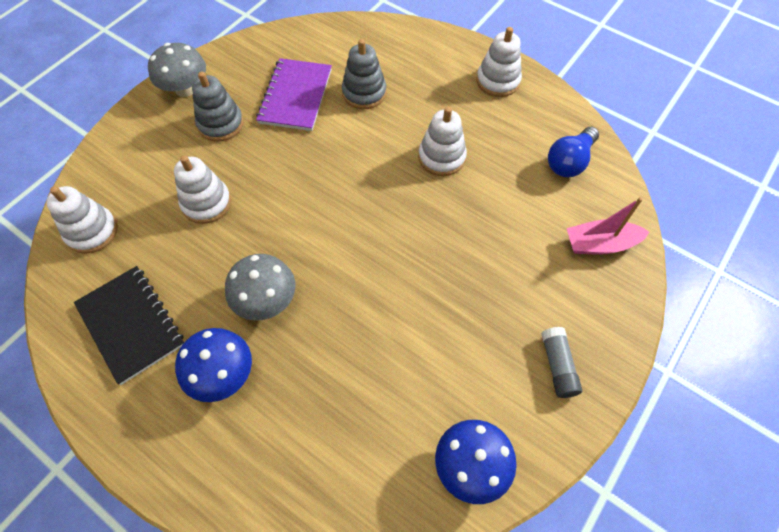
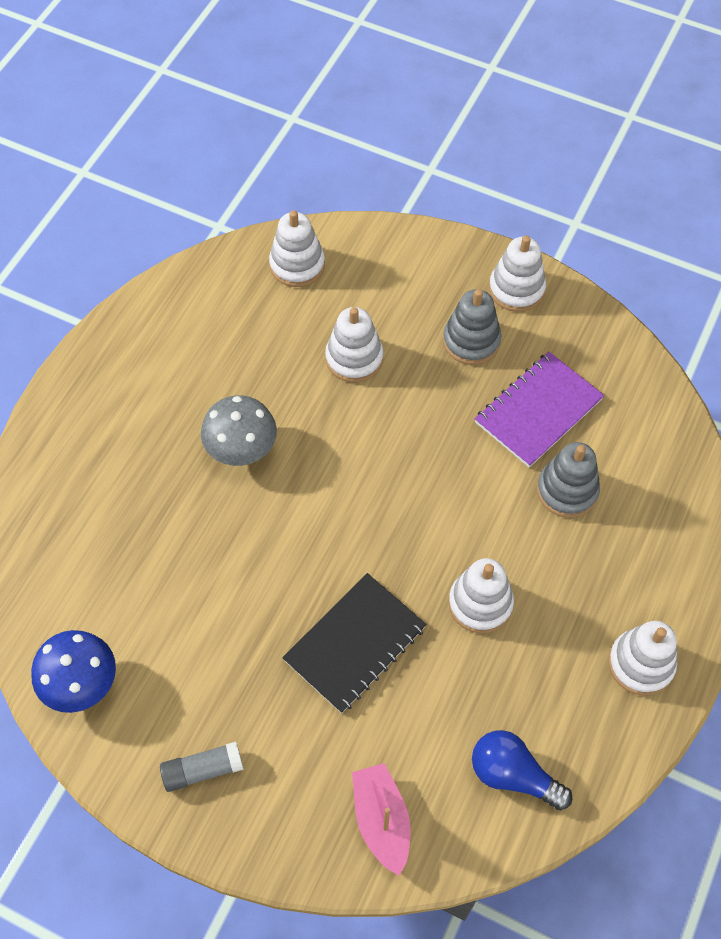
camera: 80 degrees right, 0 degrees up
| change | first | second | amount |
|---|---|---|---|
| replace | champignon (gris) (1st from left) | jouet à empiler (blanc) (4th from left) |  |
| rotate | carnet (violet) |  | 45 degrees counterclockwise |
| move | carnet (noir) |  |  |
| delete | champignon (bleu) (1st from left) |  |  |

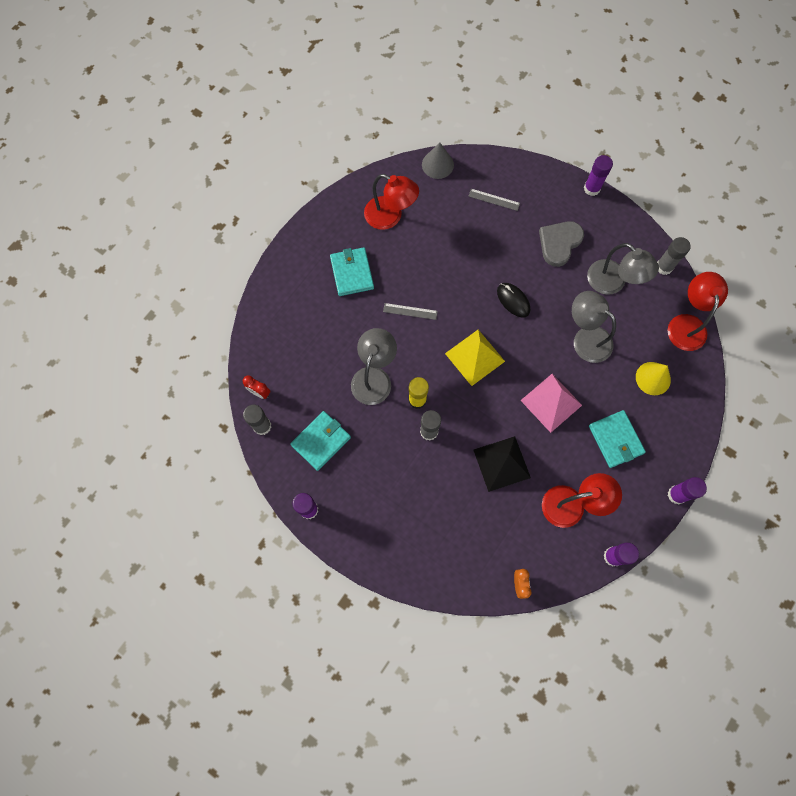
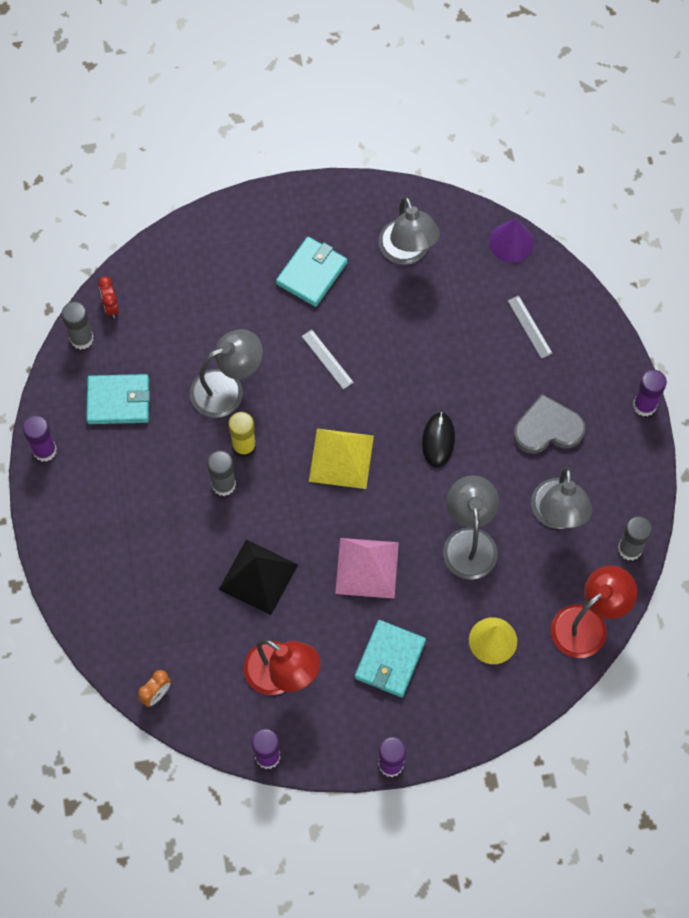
camera: 45 degrees right, 5 degrees down
| change | first | second | amount |
|---|---|---|---|
| recolor | cône (gris) | cône (violet) |  |
| recolor | lampe (rouge) (1st from left) | lampe (gris) (2nd from left) |  |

▶ [What you are asked to do]: Output the line containing "move | carnet" along with every line after it to the end of the material, exactly as written, but without pictures.

▶ [Written response]:
| move | carnet (noir) |  |  |
| delete | champignon (bleu) (1st from left) |  |  |

camera: 45 degrees right, 5 degrees down
| change | first | second | amount |
|---|---|---|---|
| recolor | cône (gris) | cône (violet) |  |
| recolor | lampe (rouge) (1st from left) | lampe (gris) (2nd from left) |  |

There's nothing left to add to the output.